Dataset entries
"""
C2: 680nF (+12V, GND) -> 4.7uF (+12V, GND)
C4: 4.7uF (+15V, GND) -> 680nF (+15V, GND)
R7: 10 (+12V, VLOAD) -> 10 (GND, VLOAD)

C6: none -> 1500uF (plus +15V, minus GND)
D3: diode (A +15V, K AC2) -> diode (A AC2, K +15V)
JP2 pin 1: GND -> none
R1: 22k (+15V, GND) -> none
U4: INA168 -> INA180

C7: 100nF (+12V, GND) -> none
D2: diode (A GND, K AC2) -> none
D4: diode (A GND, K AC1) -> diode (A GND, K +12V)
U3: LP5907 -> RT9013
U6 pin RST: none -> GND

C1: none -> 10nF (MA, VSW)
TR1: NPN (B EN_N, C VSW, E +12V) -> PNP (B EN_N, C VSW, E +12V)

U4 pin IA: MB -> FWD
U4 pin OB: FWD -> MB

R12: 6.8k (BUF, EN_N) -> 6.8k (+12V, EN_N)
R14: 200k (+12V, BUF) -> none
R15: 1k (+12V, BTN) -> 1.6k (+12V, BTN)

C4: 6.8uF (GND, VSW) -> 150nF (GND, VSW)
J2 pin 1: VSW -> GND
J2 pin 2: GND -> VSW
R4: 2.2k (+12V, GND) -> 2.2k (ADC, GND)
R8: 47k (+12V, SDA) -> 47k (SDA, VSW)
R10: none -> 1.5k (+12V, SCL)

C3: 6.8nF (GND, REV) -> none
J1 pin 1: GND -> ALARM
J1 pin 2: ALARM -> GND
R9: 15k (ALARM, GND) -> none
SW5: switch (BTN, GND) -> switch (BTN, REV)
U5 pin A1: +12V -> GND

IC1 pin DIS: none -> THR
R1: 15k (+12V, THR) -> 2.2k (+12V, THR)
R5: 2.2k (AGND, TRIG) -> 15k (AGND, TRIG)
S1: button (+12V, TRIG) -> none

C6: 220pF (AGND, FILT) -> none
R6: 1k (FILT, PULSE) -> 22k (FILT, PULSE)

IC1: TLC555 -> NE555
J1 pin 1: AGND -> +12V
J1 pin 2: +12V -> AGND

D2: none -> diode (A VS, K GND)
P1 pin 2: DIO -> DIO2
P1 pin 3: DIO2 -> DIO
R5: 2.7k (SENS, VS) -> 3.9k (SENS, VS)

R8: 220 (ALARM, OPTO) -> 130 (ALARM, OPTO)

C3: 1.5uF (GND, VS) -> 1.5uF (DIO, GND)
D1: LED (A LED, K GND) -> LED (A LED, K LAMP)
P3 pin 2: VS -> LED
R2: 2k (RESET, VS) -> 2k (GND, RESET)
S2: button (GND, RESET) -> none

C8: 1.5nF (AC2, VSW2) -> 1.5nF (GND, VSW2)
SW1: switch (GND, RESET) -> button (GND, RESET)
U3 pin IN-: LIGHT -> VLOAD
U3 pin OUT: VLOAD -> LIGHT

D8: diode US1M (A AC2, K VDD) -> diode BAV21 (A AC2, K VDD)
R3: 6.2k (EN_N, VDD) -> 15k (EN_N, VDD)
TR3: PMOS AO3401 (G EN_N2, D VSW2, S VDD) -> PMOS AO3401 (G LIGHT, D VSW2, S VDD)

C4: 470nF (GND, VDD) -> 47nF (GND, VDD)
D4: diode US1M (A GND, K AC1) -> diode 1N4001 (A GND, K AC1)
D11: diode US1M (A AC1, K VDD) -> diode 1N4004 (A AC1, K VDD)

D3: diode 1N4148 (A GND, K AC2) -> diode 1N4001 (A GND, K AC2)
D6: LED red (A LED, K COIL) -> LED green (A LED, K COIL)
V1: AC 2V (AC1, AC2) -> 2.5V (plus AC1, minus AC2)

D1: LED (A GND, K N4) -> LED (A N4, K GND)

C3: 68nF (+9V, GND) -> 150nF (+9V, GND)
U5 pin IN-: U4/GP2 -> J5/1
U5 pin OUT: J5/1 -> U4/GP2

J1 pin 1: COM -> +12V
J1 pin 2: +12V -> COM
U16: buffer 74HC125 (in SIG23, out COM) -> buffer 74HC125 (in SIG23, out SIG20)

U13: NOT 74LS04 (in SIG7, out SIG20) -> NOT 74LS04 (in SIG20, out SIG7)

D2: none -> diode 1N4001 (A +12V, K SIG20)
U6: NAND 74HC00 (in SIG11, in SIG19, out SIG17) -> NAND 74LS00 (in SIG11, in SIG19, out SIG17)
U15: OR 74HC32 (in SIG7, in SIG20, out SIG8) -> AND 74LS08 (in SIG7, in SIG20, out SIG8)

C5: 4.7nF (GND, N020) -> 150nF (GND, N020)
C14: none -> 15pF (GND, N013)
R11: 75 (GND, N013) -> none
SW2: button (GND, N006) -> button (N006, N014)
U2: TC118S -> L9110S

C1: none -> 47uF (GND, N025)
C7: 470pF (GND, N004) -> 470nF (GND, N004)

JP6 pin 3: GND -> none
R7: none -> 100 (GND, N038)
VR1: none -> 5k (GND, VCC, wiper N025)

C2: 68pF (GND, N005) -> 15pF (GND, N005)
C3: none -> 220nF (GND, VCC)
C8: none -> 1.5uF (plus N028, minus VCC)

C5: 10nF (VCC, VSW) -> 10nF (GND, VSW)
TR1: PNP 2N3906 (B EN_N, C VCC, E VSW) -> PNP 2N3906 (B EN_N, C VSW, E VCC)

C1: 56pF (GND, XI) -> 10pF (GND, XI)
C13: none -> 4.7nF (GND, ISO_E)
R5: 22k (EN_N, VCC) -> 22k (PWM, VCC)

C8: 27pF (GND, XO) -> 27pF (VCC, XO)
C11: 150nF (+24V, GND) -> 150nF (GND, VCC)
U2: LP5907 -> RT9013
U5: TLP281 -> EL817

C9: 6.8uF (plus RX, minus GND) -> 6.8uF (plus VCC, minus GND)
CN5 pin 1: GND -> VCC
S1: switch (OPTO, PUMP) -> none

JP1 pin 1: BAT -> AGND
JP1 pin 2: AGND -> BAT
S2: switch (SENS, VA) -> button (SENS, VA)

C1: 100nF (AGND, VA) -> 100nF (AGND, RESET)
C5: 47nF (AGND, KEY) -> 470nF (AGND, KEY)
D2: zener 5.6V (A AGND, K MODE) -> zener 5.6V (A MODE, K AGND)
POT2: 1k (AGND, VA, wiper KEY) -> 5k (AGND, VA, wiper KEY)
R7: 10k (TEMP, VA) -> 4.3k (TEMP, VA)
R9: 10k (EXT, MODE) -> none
"""
Problem to solve
Out of the material above, output word for word the line with "R3: 6.2k (EN_N, VDD) -> 15k (EN_N, VDD)", the line with "J1 pin 2: +12V -> COM", and all lines between them, with nothing else.

Answer below
R3: 6.2k (EN_N, VDD) -> 15k (EN_N, VDD)
TR3: PMOS AO3401 (G EN_N2, D VSW2, S VDD) -> PMOS AO3401 (G LIGHT, D VSW2, S VDD)

C4: 470nF (GND, VDD) -> 47nF (GND, VDD)
D4: diode US1M (A GND, K AC1) -> diode 1N4001 (A GND, K AC1)
D11: diode US1M (A AC1, K VDD) -> diode 1N4004 (A AC1, K VDD)

D3: diode 1N4148 (A GND, K AC2) -> diode 1N4001 (A GND, K AC2)
D6: LED red (A LED, K COIL) -> LED green (A LED, K COIL)
V1: AC 2V (AC1, AC2) -> 2.5V (plus AC1, minus AC2)

D1: LED (A GND, K N4) -> LED (A N4, K GND)

C3: 68nF (+9V, GND) -> 150nF (+9V, GND)
U5 pin IN-: U4/GP2 -> J5/1
U5 pin OUT: J5/1 -> U4/GP2

J1 pin 1: COM -> +12V
J1 pin 2: +12V -> COM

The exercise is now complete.